### To do
Copying task for the records below: reproduce each one exactly and drop the pictures.

### The records
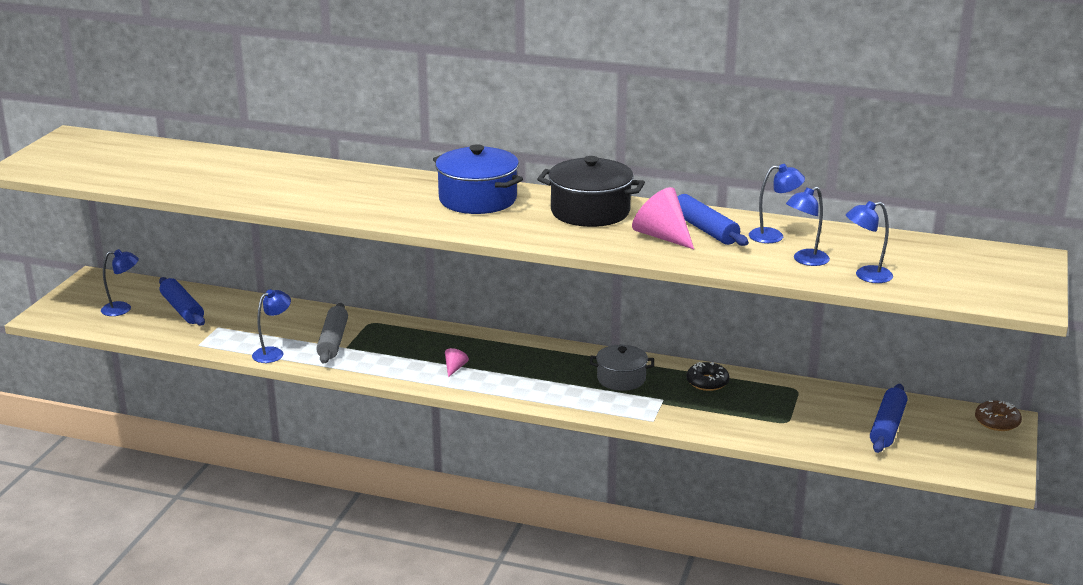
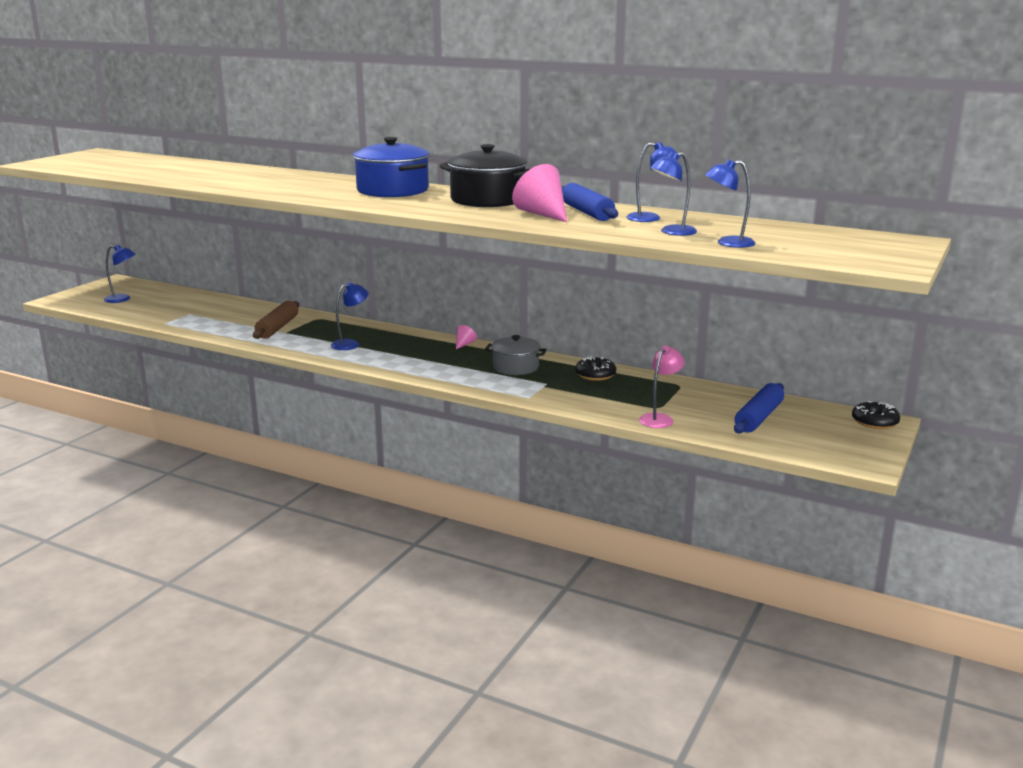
camera: 10 degrees right, 5 degrees down
(182, 309) = (169, 302): blue rolling pin -> none
(273, 353) = (222, 332): blue lamp -> blue lamp (350, 344)
(333, 341) = (277, 328): grey rolling pin -> brown rolling pin
(455, 368) = (370, 351): pink cone -> pink cone (464, 344)
(793, 437) = (660, 418): none -> pink lamp
(997, 422) = (874, 422): brown donut -> black donut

### Reply
camera: 10 degrees right, 5 degrees down
(182, 309) = (169, 302): blue rolling pin -> none
(273, 353) = (222, 332): blue lamp -> blue lamp (350, 344)
(333, 341) = (277, 328): grey rolling pin -> brown rolling pin
(455, 368) = (370, 351): pink cone -> pink cone (464, 344)
(793, 437) = (660, 418): none -> pink lamp
(997, 422) = (874, 422): brown donut -> black donut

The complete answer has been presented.